- _Task description_
Among the records below, one line contains "(251, 153) = (444, 415): black"; copy that line and all that follow it, exactly as written.

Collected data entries

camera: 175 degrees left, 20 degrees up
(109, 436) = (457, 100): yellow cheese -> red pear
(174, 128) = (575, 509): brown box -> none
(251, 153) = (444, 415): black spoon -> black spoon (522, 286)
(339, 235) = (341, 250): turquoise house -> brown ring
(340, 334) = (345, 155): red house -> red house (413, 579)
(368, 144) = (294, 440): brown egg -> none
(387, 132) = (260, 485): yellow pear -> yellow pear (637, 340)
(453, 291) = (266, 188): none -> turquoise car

- _Answer to the exercise_
(251, 153) = (444, 415): black spoon -> black spoon (522, 286)
(339, 235) = (341, 250): turquoise house -> brown ring
(340, 334) = (345, 155): red house -> red house (413, 579)
(368, 144) = (294, 440): brown egg -> none
(387, 132) = (260, 485): yellow pear -> yellow pear (637, 340)
(453, 291) = (266, 188): none -> turquoise car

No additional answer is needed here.